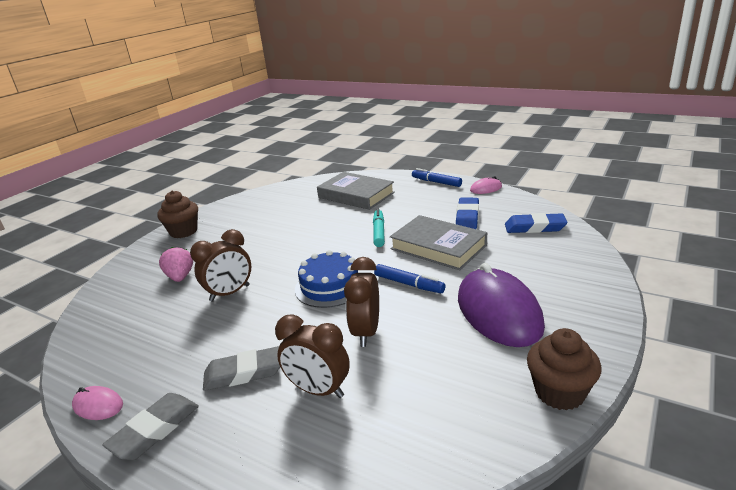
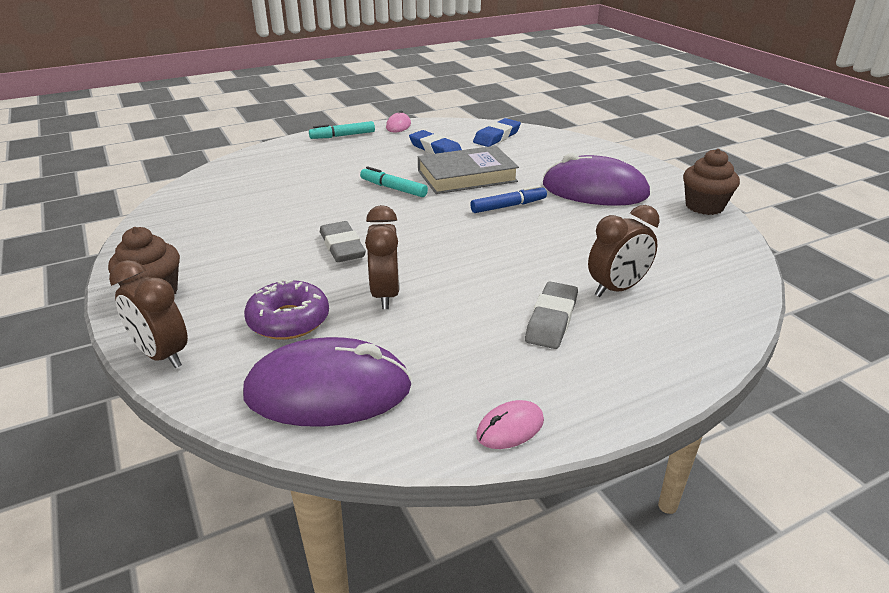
camera: 60 degrees left, 5 degrees up
(115, 321) = (328, 390): none -> purple mouse
(155, 430) = (592, 391): grey eraser -> grey eraser (342, 247)
(180, 277) = (288, 320): pink strawberry -> purple donut
(330, 286) = (458, 239): blue cake -> none
(356, 195) = (288, 173): grey book -> none
(366, 332) = (558, 245): brown clock -> brown clock (162, 355)
(436, 182) = (343, 136): blue marker -> turquoise marker

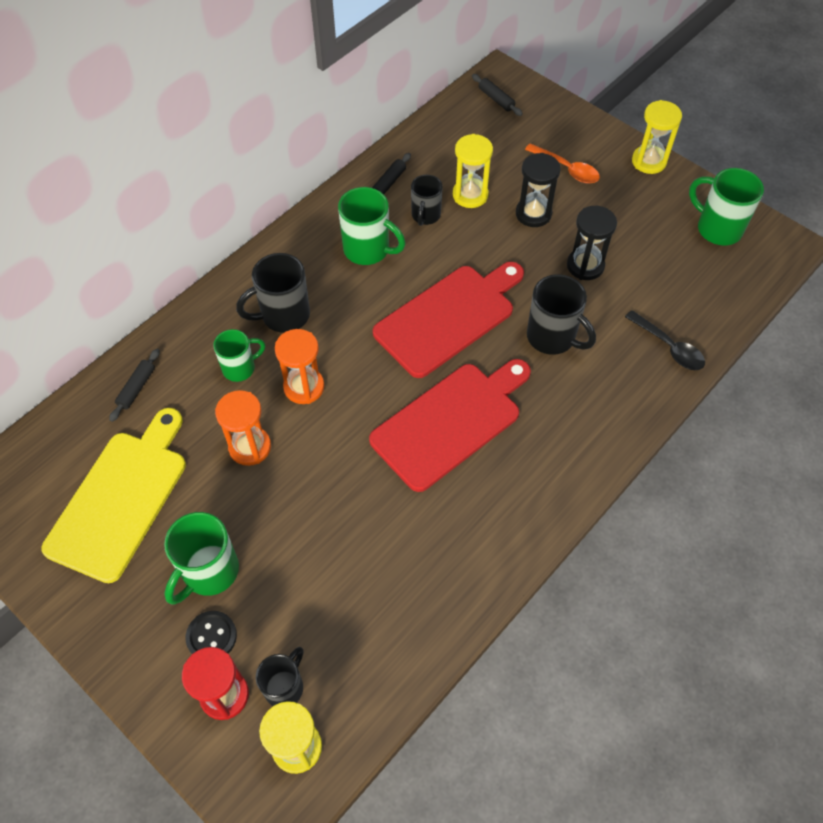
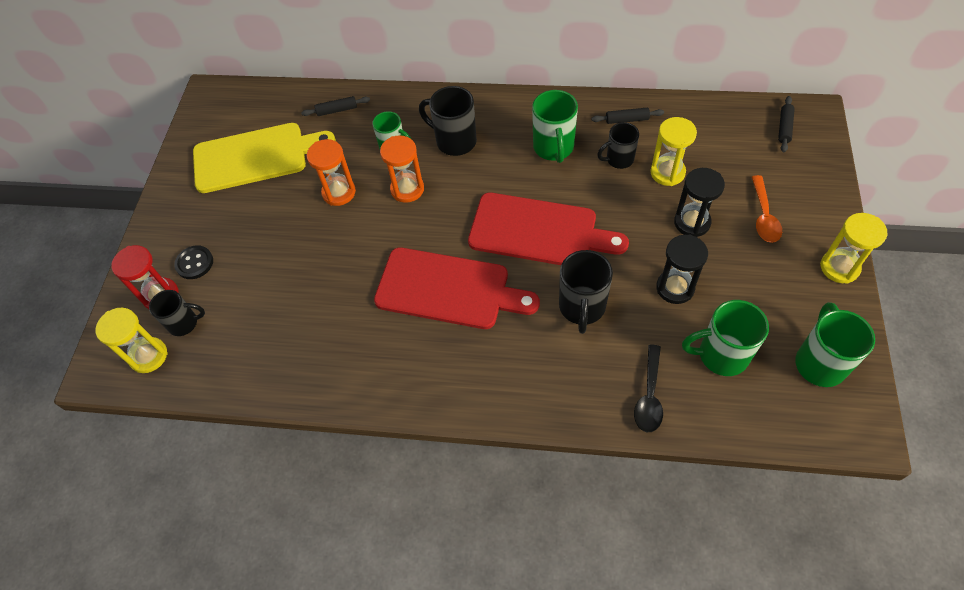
camera: 60 degrees right, 0 degrees up
(209, 572) = (236, 232): green mug -> green mug (721, 355)

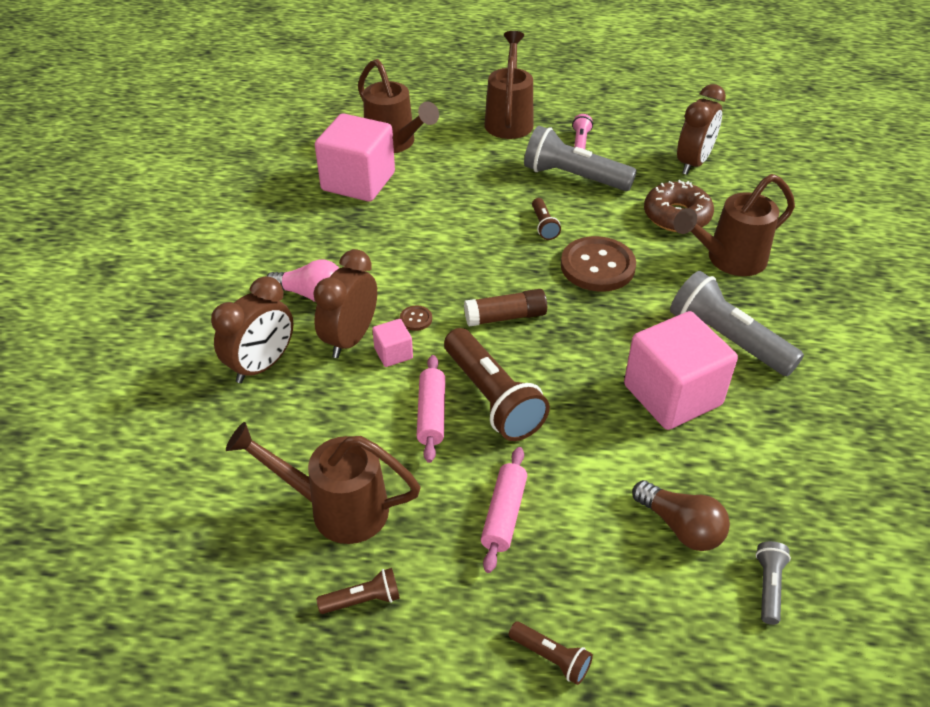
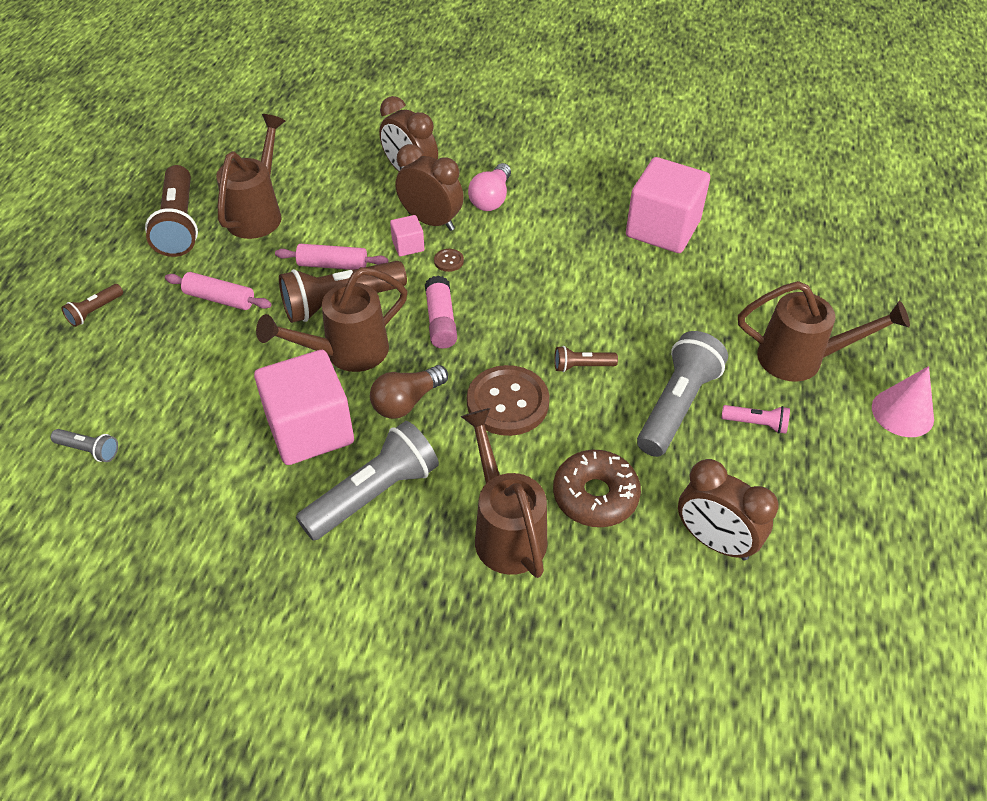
camera: 95 degrees right, 5 degrees up
(363, 599) = (179, 224): brown flashlight -> brown flashlight, size x2.09
(395, 144) = (736, 257): brown watering can -> brown watering can (346, 353)
(505, 317) = (441, 321): brown glue stick -> pink glue stick
(551, 84) = (902, 413): none -> pink cone
(681, 527) = (166, 405): brown light bulb -> brown light bulb (407, 402)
★ ★ ★ ★
■ **PROBLEM DESCRIPTION**
Give back exactly the lines starting at the one with "(363, 599) = (179, 224): brown" and running to the end of the listing. Include both ends.

■ **ANSWER FOR THIS EXERCISE**
(363, 599) = (179, 224): brown flashlight -> brown flashlight, size x2.09
(395, 144) = (736, 257): brown watering can -> brown watering can (346, 353)
(505, 317) = (441, 321): brown glue stick -> pink glue stick
(551, 84) = (902, 413): none -> pink cone
(681, 527) = (166, 405): brown light bulb -> brown light bulb (407, 402)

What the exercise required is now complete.